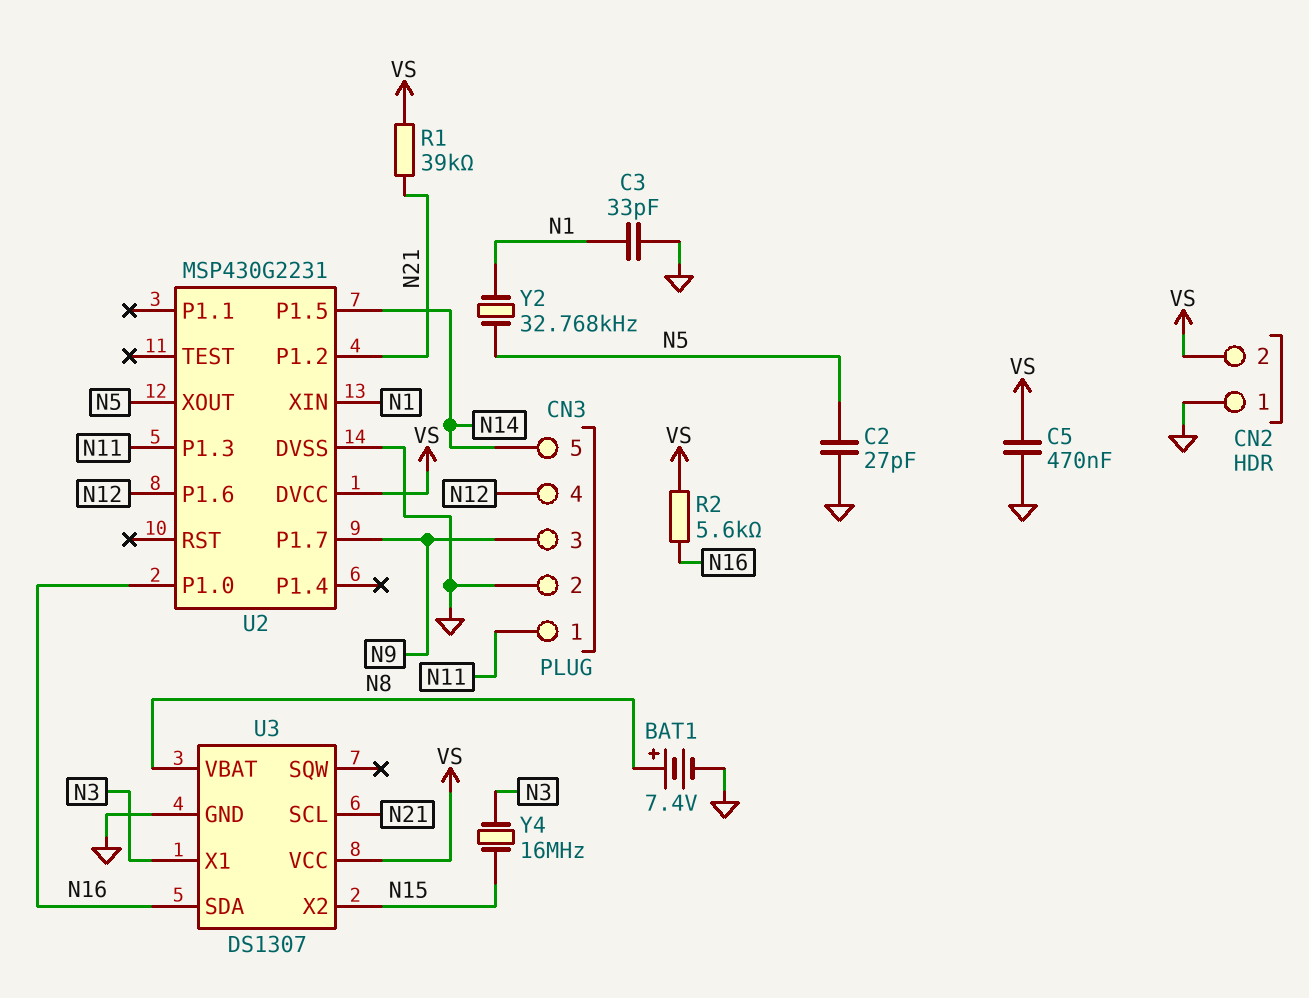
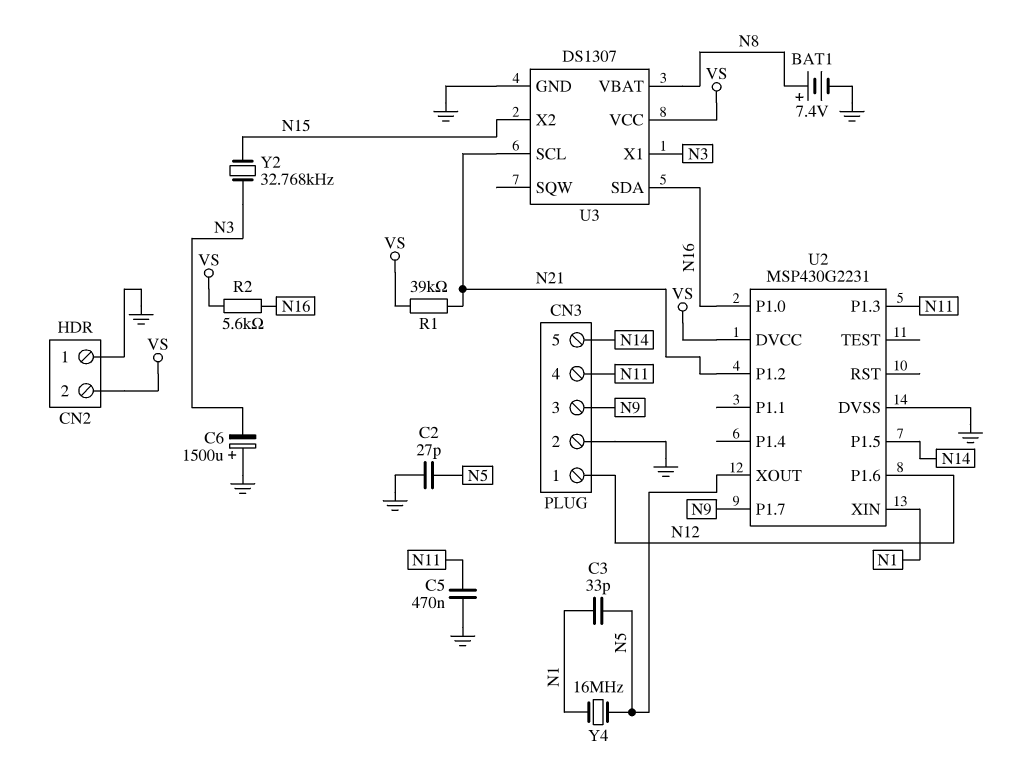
C3: 33pF (GND, N1) -> 33pF (N1, N5)
C5: 470nF (GND, VS) -> 470nF (GND, N11)
C6: none -> 1500uF (plus GND, minus N3)
CN3 pin 1: N11 -> N12
CN3 pin 4: N12 -> N11
Y2: 32.768kHz (N1, N5) -> 32.768kHz (N3, N15)
Y4: 16MHz (N3, N15) -> 16MHz (N1, N5)

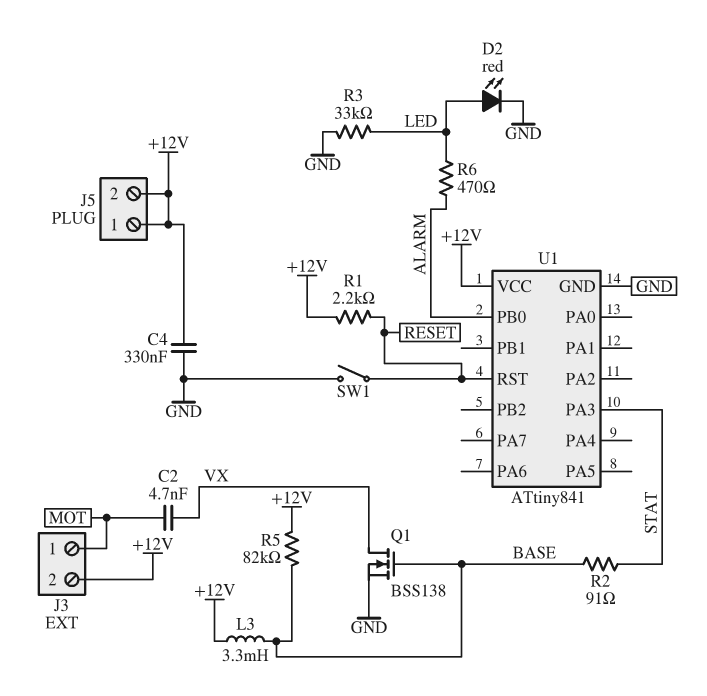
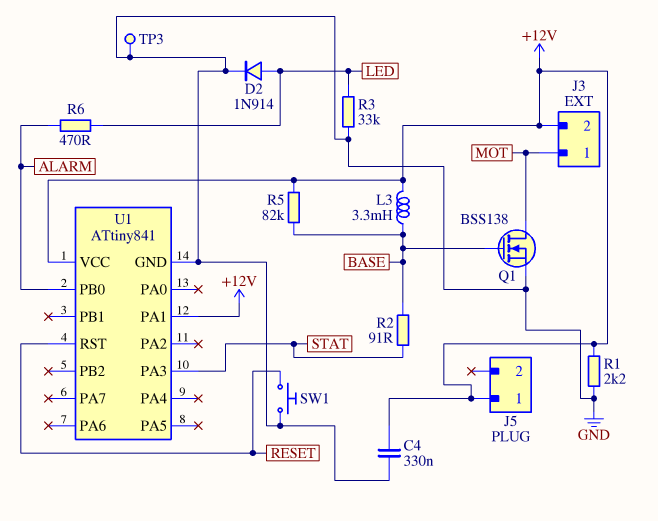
C2: 4.7nF (MOT, VX) -> none
D2: LED red (A LED, K GND) -> diode 1N914 (A LED, K GND)
J5 pin 2: +12V -> none
Q1: NMOS BSS138 (G BASE, D VX, S GND) -> NMOS BSS138 (G BASE, D MOT, S GND)
R1: 2.2k (+12V, RESET) -> 2.2k (+12V, GND)
SW1: switch (GND, RESET) -> button (GND, RESET)
TP3: none -> test point (GND)
U1 pin PA1: none -> +12V

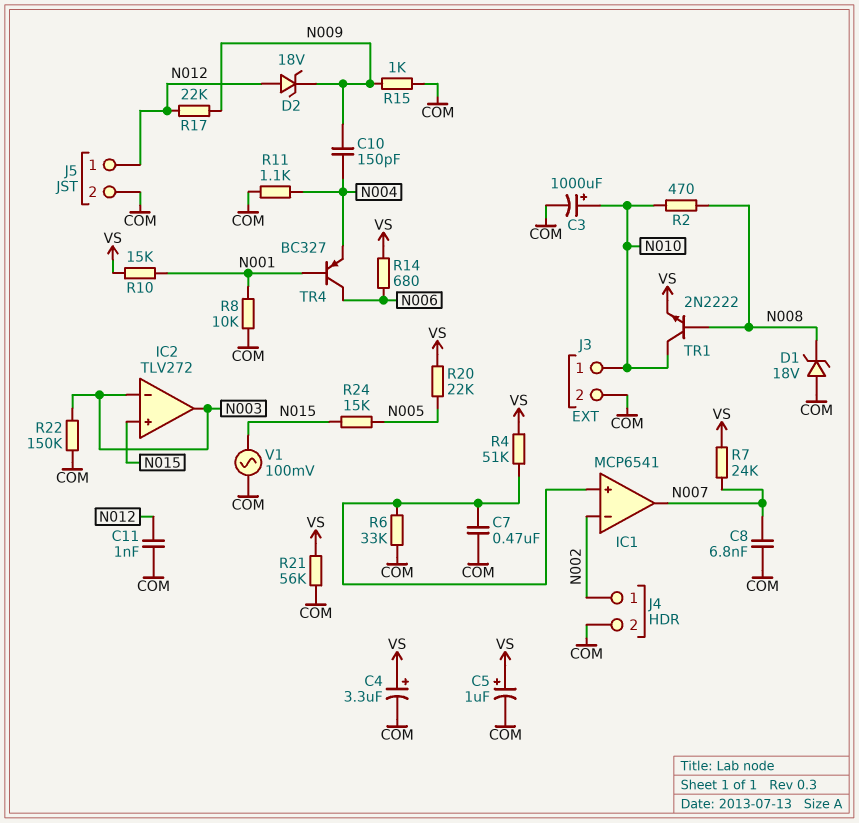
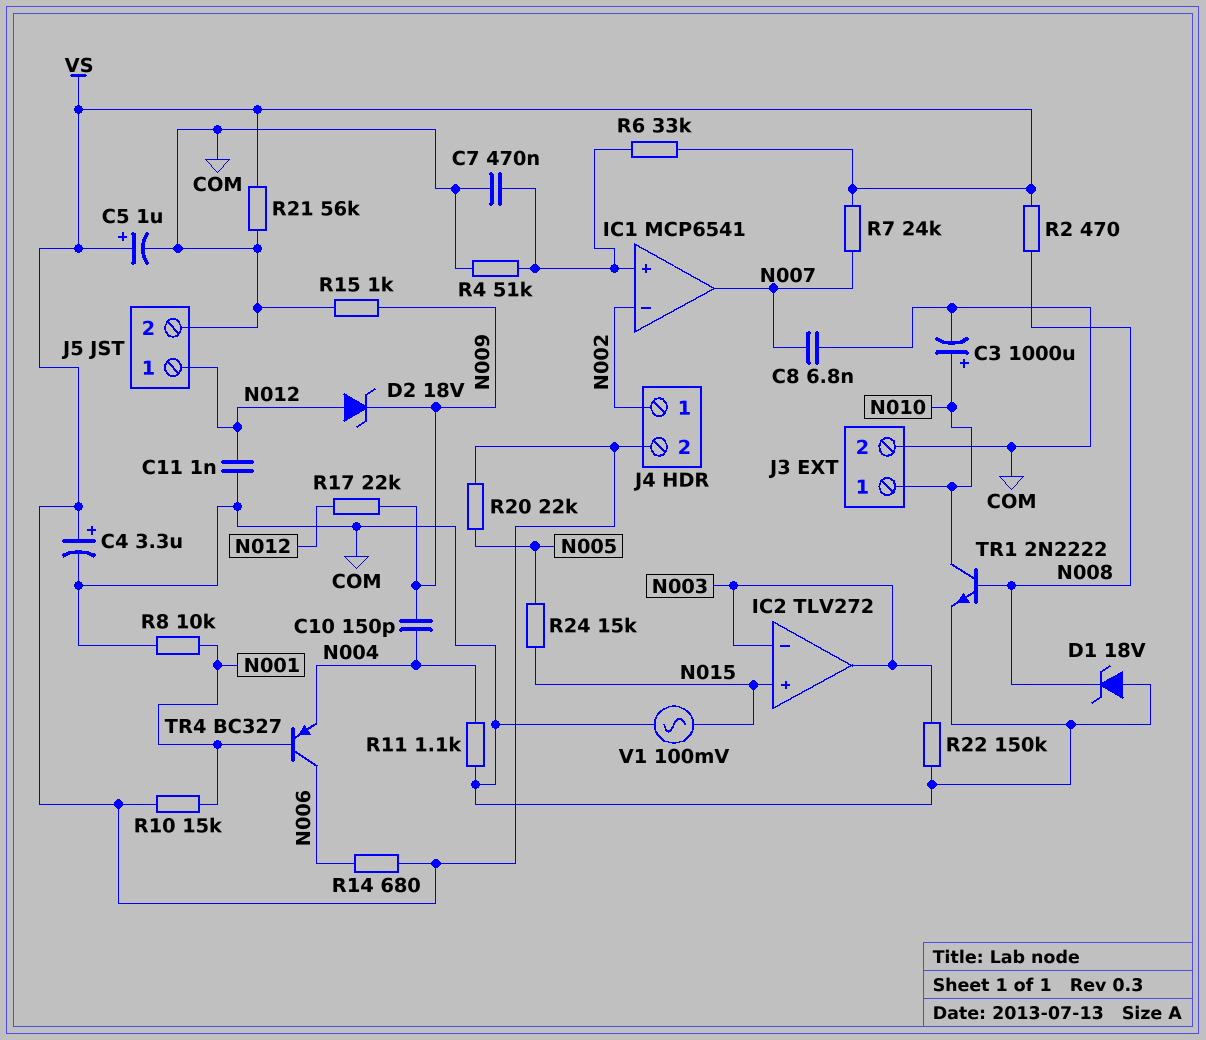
J4 pin 2: COM -> VS
R2: 470 (N008, N010) -> 470 (N008, VS)
R4: 51k (IC1/in+, VS) -> 51k (COM, IC1/in+)
R6: 33k (COM, IC1/in+) -> 33k (IC1/in+, VS)
TR1: NPN 2N2222 (B N008, C N010, E VS) -> NPN 2N2222 (B N008, C N010, E COM)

*Task requirements*
Pick out each line above that includes "RESET" and show it.

*Your solution*
R1: 2.2k (+12V, RESET) -> 2.2k (+12V, GND)
SW1: switch (GND, RESET) -> button (GND, RESET)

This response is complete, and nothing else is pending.